Scene change data

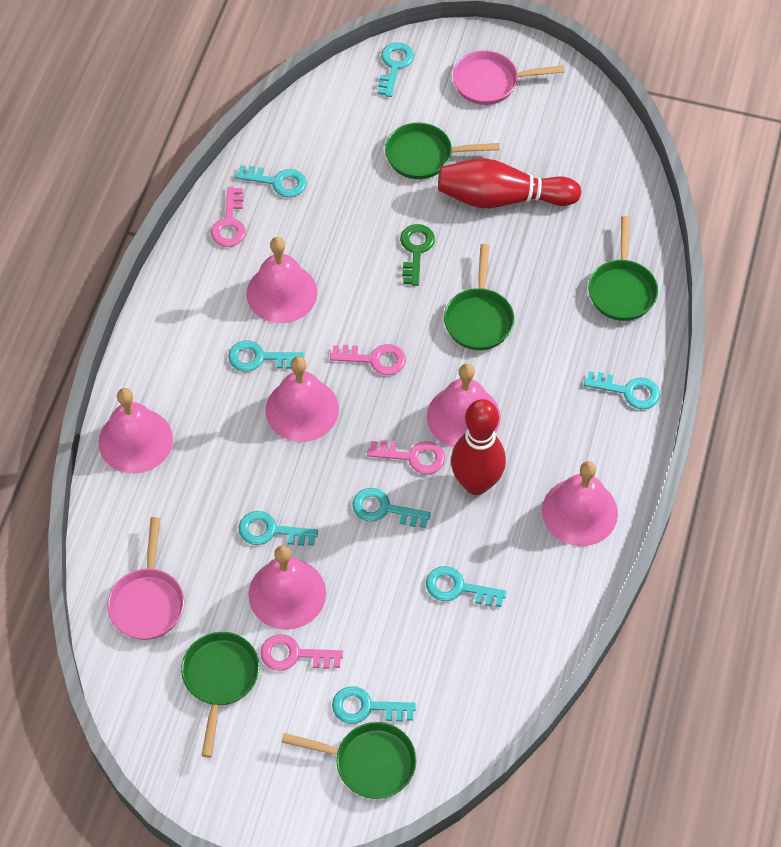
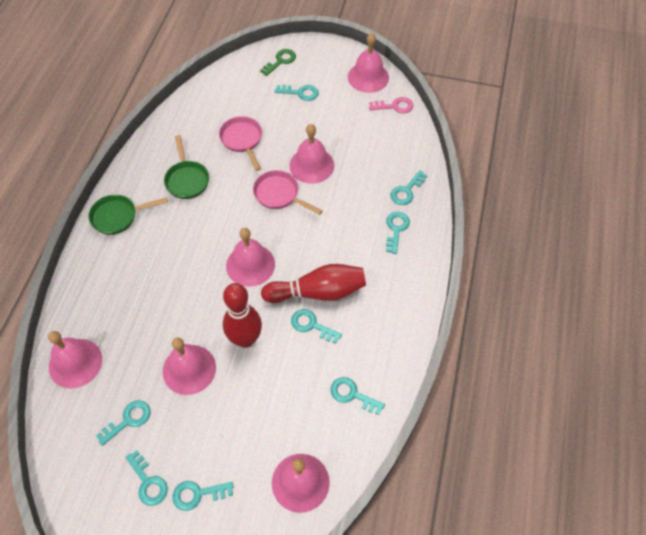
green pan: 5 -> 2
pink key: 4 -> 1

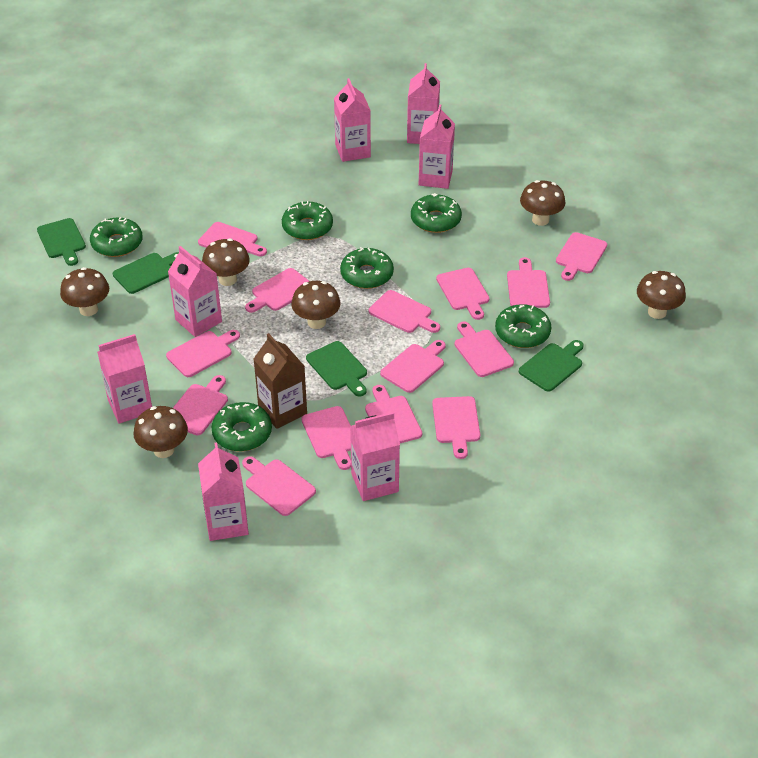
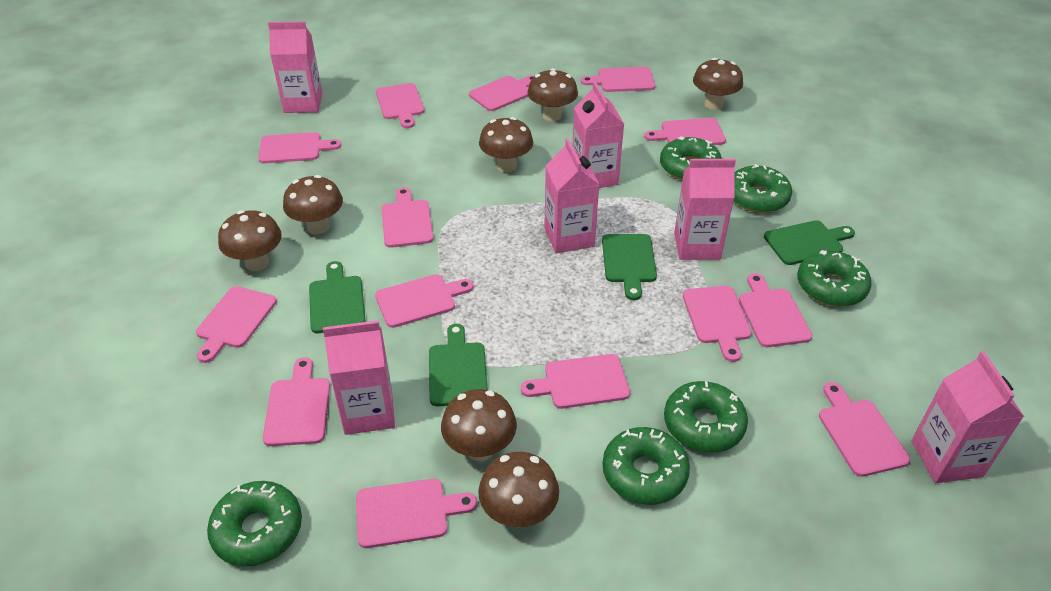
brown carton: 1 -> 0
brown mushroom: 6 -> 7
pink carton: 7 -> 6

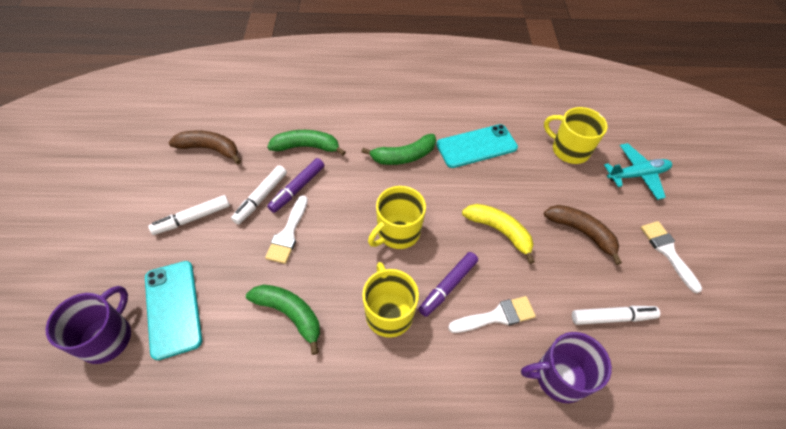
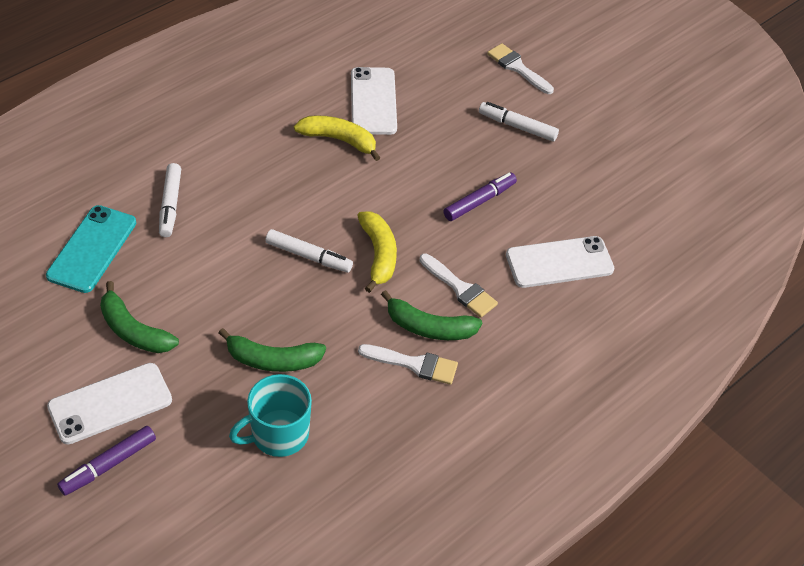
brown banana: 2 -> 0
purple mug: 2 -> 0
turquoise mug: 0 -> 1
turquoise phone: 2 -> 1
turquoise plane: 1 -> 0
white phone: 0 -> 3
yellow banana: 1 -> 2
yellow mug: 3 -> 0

Activity:
Write out exactly, and only, the lines from the line holding "brown mushroom: 6 -> 7" through the end of the data, inclusive, without any pictures.

Reply to the task:
brown mushroom: 6 -> 7
pink carton: 7 -> 6

brown banana: 2 -> 0
purple mug: 2 -> 0
turquoise mug: 0 -> 1
turquoise phone: 2 -> 1
turquoise plane: 1 -> 0
white phone: 0 -> 3
yellow banana: 1 -> 2
yellow mug: 3 -> 0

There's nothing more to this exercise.